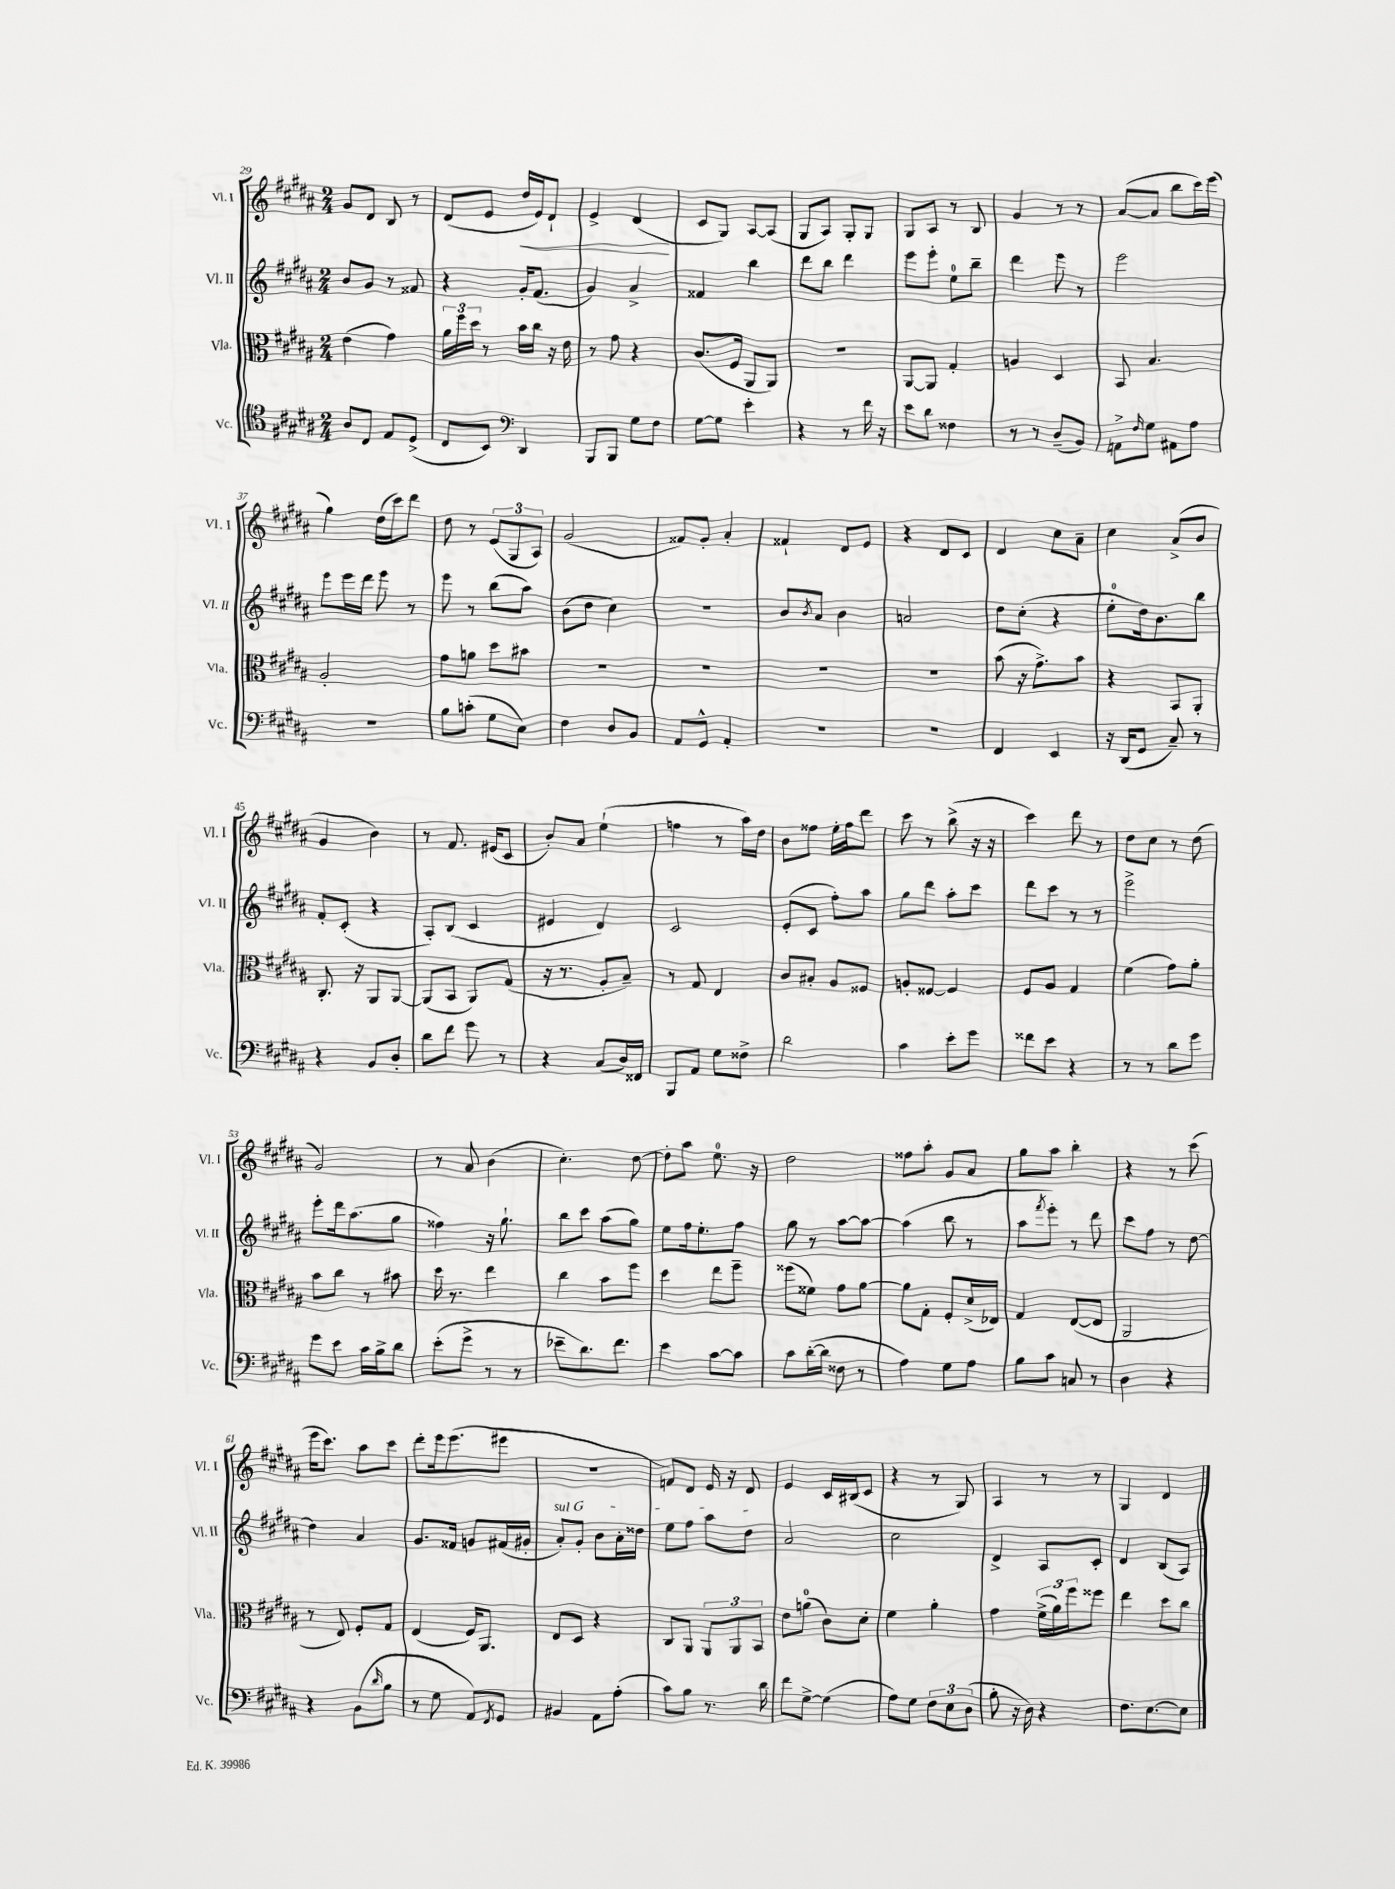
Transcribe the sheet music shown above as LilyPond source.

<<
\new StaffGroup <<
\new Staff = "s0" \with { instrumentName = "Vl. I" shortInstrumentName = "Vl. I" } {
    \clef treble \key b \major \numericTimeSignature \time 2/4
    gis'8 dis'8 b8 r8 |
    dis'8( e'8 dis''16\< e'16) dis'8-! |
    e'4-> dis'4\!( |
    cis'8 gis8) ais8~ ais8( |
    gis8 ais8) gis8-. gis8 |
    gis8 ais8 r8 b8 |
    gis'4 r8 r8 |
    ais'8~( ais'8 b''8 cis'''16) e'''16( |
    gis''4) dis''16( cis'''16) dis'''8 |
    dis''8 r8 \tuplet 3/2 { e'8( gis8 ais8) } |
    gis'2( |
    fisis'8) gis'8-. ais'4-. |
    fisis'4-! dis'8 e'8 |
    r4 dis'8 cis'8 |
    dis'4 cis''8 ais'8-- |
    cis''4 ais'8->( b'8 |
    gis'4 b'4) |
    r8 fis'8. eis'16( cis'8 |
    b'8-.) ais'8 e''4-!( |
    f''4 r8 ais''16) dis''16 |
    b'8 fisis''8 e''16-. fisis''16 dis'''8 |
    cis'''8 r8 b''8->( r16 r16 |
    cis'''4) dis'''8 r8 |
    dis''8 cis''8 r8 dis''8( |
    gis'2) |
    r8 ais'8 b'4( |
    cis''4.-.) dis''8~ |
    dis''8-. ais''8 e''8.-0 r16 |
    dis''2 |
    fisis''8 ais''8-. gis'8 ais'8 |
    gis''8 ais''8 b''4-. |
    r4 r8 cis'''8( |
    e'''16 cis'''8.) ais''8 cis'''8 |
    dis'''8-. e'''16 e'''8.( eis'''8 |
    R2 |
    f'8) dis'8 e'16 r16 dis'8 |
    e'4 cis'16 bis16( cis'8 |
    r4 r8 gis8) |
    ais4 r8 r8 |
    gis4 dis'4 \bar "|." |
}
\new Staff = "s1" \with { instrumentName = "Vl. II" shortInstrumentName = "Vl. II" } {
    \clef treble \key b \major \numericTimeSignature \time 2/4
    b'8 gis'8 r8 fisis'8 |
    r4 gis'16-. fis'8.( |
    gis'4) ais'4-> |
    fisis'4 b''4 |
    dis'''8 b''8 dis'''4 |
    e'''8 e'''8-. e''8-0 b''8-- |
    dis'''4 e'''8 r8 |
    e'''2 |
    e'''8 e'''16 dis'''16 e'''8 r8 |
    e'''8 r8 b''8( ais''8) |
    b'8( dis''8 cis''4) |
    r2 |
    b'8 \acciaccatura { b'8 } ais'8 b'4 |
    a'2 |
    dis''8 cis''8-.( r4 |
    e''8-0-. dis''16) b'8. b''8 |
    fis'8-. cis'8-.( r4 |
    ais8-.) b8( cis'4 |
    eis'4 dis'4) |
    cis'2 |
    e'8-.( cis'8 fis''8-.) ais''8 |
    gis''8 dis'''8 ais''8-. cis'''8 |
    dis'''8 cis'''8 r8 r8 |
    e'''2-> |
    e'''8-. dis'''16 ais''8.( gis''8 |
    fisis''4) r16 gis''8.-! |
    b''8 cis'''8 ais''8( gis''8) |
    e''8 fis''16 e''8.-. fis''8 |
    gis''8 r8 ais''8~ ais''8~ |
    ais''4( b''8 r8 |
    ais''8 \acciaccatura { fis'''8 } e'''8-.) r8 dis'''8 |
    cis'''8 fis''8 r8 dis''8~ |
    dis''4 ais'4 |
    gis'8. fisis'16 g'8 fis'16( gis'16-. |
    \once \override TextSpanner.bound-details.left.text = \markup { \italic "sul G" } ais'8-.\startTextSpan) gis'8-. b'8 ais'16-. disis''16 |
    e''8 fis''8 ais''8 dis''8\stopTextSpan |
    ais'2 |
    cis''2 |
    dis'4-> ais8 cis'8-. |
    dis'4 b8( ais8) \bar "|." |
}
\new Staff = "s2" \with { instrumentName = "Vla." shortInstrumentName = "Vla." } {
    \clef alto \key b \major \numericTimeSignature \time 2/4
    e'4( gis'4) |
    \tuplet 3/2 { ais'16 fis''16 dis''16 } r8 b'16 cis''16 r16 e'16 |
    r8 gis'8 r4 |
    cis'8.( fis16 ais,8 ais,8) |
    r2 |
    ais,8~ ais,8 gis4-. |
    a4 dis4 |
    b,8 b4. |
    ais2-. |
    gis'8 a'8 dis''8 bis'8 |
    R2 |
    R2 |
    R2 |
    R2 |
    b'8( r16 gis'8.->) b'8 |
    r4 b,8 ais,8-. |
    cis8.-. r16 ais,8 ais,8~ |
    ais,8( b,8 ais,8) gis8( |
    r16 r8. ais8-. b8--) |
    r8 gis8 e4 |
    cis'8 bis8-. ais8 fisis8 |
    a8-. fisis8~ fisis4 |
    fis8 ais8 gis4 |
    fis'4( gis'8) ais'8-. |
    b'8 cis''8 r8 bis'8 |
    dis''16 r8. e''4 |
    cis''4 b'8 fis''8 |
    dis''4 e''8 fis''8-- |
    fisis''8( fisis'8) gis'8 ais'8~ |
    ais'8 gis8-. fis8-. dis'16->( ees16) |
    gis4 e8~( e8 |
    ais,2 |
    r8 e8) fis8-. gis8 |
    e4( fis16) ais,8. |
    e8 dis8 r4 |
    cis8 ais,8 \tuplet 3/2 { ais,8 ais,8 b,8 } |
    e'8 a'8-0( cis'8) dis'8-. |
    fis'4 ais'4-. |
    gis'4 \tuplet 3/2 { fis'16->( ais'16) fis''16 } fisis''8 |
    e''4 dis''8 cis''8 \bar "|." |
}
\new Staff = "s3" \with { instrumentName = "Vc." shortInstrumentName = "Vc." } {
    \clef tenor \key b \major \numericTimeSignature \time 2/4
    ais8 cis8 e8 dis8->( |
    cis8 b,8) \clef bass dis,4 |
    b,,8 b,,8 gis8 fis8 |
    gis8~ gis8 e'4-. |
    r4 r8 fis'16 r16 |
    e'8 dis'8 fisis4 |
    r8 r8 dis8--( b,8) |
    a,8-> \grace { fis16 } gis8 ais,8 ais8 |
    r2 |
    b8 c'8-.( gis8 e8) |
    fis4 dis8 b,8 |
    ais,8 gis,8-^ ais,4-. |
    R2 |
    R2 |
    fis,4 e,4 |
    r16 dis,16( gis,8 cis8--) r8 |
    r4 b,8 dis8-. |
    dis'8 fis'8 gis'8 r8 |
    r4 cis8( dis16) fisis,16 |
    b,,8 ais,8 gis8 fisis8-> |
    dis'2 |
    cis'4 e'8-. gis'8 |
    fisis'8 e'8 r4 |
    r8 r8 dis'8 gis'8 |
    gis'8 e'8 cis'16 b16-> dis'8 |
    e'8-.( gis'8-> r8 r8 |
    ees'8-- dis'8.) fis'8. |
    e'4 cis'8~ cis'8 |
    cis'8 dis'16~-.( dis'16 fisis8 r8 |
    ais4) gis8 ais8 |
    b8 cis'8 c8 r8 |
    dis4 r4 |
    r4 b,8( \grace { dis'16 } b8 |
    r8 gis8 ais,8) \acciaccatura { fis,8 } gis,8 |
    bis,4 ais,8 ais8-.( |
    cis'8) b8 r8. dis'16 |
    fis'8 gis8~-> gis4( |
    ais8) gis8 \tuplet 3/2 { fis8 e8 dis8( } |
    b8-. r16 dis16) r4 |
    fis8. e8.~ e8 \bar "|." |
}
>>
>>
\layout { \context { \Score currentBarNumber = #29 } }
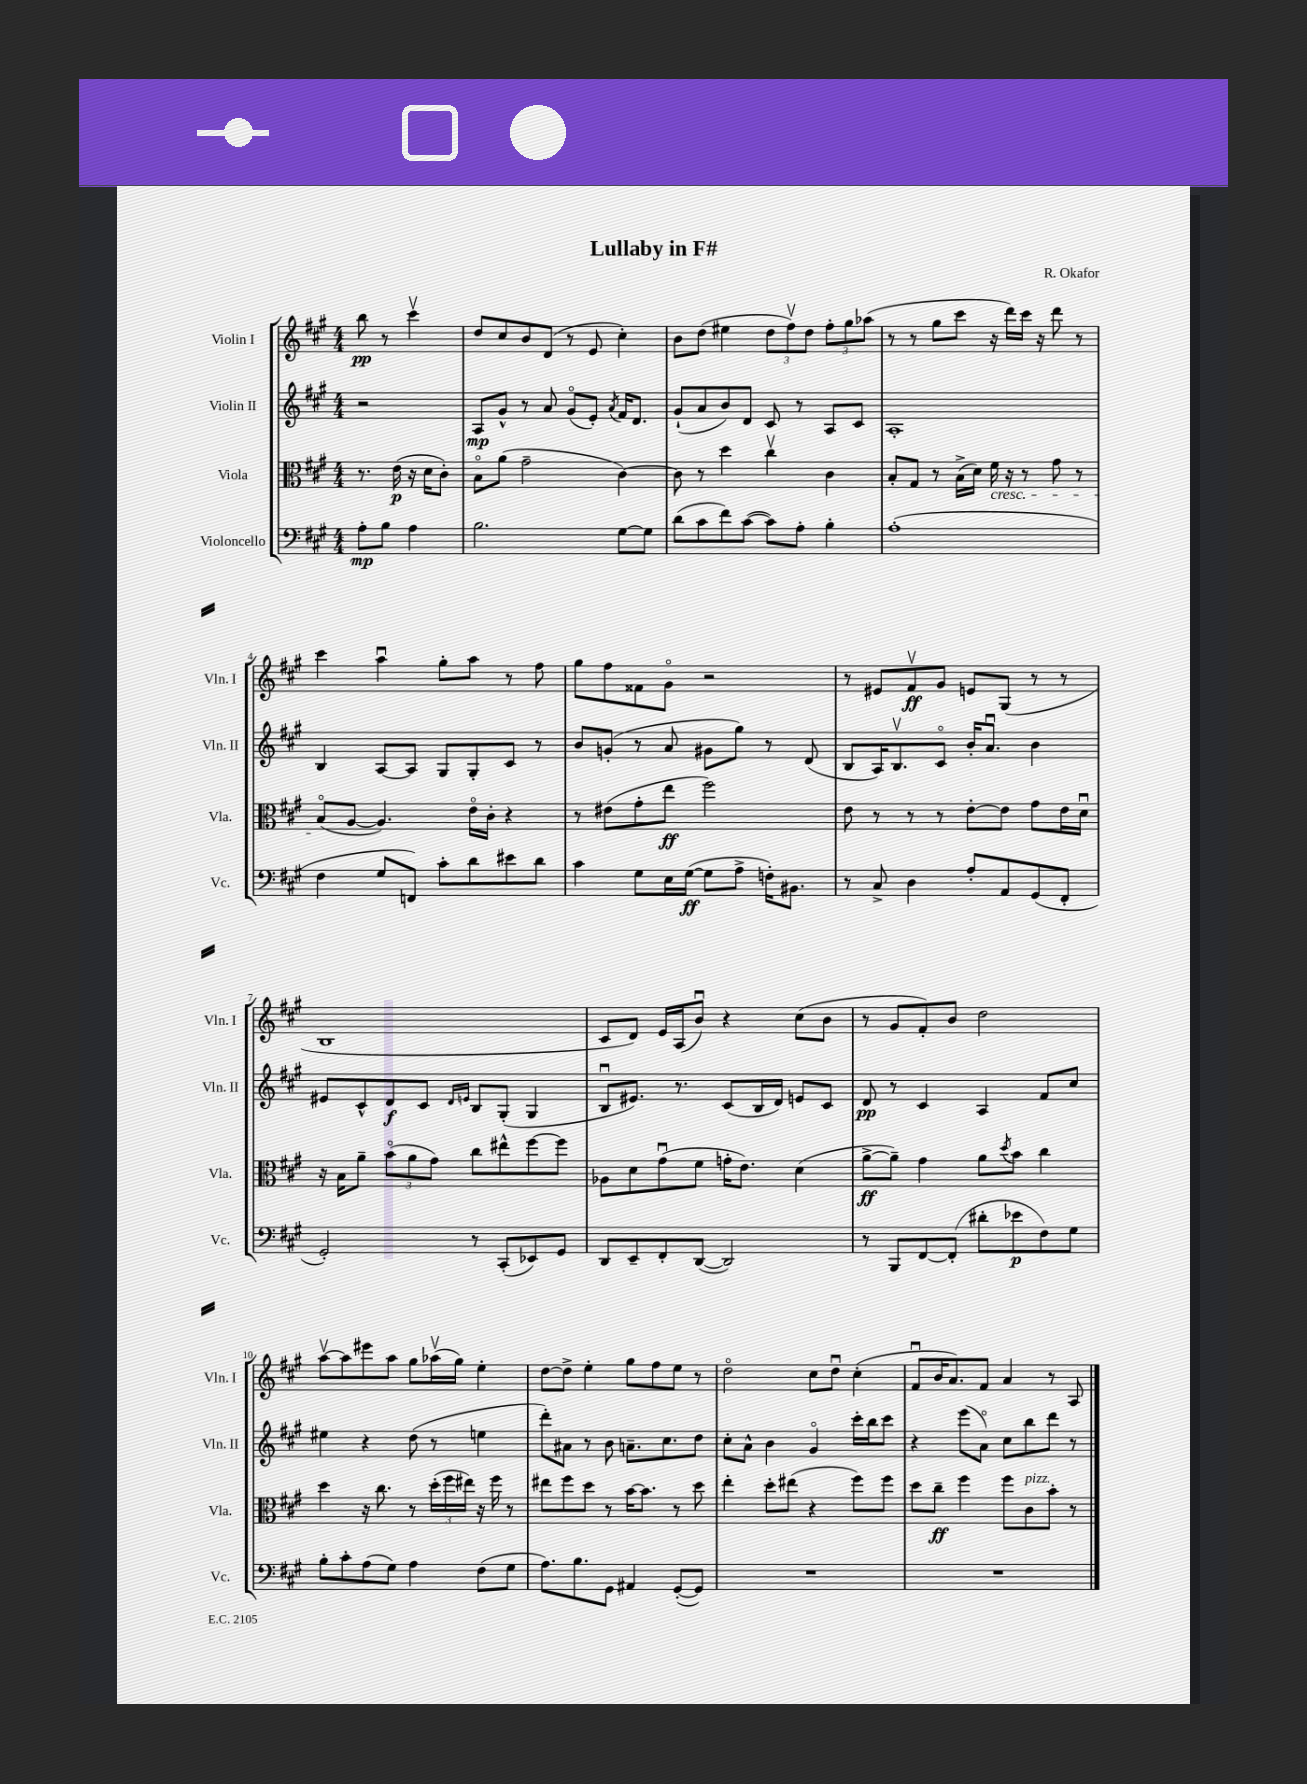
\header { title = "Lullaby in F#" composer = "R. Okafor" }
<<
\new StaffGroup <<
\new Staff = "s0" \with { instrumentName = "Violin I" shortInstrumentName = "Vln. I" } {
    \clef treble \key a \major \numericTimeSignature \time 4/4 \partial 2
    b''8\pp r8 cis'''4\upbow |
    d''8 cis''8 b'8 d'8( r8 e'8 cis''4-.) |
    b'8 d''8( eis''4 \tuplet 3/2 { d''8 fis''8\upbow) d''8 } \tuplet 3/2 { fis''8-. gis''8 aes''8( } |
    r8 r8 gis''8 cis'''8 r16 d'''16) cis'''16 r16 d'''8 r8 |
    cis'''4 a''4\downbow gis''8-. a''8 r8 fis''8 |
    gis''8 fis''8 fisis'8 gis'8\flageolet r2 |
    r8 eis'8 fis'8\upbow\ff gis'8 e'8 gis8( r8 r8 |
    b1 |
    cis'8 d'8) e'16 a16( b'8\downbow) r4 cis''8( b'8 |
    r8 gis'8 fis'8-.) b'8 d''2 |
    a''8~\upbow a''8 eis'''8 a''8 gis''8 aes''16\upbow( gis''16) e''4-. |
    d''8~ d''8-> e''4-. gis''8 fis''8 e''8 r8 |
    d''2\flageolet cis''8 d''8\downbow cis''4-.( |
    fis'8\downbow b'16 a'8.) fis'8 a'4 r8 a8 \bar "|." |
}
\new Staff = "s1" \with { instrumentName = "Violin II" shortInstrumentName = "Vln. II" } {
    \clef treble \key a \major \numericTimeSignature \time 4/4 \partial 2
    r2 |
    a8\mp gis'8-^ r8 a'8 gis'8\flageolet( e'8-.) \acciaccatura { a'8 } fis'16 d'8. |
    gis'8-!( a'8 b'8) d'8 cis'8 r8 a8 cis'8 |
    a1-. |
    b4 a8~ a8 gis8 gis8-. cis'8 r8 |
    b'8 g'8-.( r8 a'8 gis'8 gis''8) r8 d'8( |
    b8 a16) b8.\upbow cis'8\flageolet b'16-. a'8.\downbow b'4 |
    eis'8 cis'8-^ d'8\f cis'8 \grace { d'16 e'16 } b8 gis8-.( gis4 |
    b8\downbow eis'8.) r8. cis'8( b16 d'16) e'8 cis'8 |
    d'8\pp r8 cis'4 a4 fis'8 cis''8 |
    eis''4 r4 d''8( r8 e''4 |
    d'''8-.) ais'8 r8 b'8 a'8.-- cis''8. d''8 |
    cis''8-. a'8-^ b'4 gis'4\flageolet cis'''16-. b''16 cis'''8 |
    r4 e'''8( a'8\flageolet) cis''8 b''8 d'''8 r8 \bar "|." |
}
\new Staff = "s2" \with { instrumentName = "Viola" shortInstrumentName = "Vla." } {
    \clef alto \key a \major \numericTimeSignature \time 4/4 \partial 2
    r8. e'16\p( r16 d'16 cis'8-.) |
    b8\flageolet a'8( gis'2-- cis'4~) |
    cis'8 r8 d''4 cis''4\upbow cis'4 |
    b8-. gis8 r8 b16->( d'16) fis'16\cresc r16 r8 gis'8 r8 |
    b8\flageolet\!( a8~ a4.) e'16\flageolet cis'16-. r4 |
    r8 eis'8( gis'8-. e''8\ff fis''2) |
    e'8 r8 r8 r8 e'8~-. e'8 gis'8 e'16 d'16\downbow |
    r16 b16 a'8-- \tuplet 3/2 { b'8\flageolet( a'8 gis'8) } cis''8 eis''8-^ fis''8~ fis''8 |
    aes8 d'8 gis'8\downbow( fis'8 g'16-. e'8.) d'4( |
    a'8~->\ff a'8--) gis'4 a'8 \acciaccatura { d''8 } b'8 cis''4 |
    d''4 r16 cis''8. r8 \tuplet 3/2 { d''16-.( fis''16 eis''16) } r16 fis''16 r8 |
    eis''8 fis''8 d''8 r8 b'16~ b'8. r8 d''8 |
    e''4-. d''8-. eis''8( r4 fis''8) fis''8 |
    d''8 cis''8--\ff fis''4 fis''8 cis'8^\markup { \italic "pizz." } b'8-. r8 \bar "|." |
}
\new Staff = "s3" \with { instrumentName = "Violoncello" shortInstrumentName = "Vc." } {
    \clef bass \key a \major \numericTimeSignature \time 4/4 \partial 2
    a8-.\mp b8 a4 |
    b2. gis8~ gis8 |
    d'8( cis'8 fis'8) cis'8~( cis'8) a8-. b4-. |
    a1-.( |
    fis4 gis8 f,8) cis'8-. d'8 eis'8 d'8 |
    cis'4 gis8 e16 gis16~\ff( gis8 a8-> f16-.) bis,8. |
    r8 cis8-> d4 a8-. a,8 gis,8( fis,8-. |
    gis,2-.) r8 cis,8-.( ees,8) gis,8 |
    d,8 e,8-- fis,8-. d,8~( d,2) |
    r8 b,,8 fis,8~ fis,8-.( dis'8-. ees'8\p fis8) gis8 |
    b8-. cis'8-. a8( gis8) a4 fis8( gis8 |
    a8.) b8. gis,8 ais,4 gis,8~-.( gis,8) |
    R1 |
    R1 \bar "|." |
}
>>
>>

| INSTRUCTION |
Locate each line in the entries above that contains the string "grace" and copy those lines out. Case counts.

| EXERCISE RESPONSE |
    a,8-> \grace { fis16 } gis8 ais,8 ais8 |
    r4 b,8( \grace { dis'16 } b8 |
    eis'8 cis'8-^ d'8\f cis'8 \grace { d'16 e'16 } b8 gis8-.( gis4 |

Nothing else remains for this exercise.